▶ INPUT DATA
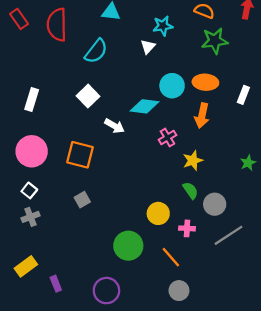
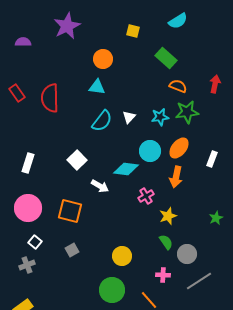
cyan star: (163, 26) -> (160, 117), moved
cyan semicircle: (96, 51) -> (102, 121), moved
orange ellipse: (205, 82) -> (179, 148), turned -55
white square: (29, 190) -> (35, 242), moved
yellow circle: (158, 213) -> (122, 256), moved

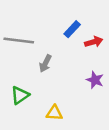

▶ TASK GOAL
Every line between the one containing "white square: (29, 190) -> (35, 242), moved" and the last line of the data above, both included, should be copied exactly, but not the pictures.

▶ THE ANSWER
white square: (29, 190) -> (35, 242), moved
yellow circle: (158, 213) -> (122, 256), moved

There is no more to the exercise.